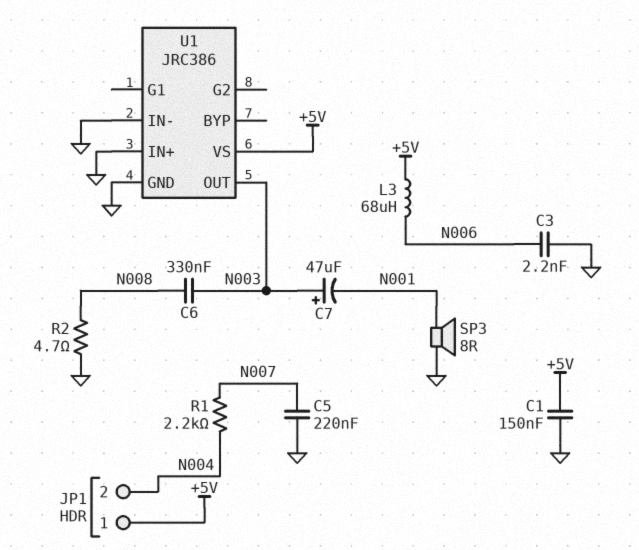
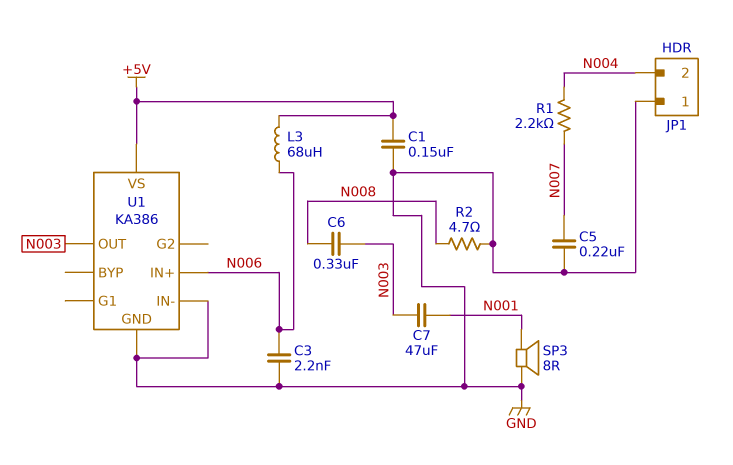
C7: 47uF (plus N003, minus N001) -> 47uF (N001, N003)
JP1 pin 1: +5V -> GND
U1: JRC386 -> KA386
U1 pin IN+: GND -> N006

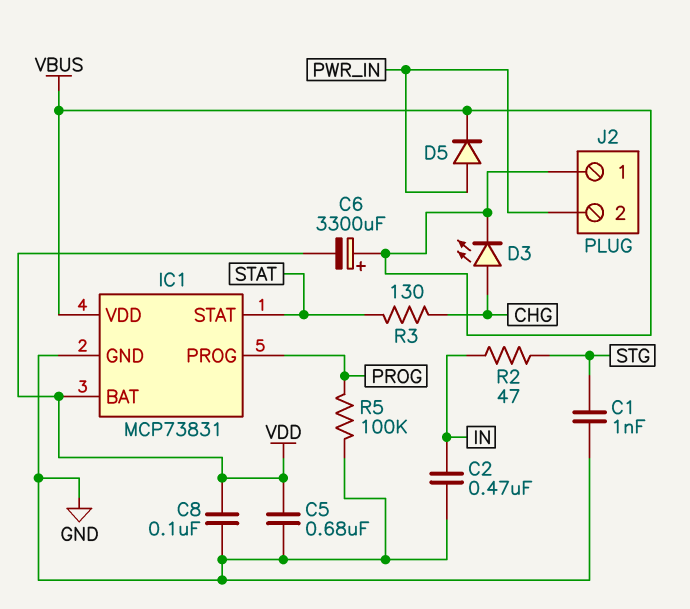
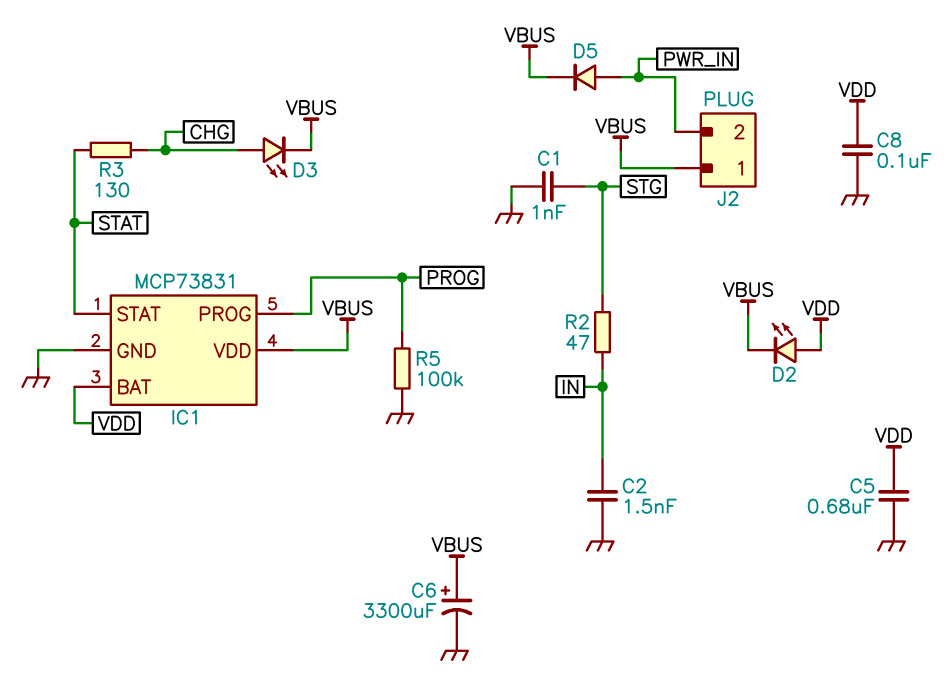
C2: 470nF (GND, IN) -> 1.5nF (GND, IN)
C6: 3300uF (plus VBUS, minus VDD) -> 3300uF (plus VBUS, minus GND)
D2: none -> LED (A VDD, K VBUS)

□ □ □

### PROBLEM TO WORK ON
With the pictures omitted, the entries are to be transcribed in full, exactly as they appear.

### YOUR RESPONSE
C7: 47uF (plus N003, minus N001) -> 47uF (N001, N003)
JP1 pin 1: +5V -> GND
U1: JRC386 -> KA386
U1 pin IN+: GND -> N006

C2: 470nF (GND, IN) -> 1.5nF (GND, IN)
C6: 3300uF (plus VBUS, minus VDD) -> 3300uF (plus VBUS, minus GND)
D2: none -> LED (A VDD, K VBUS)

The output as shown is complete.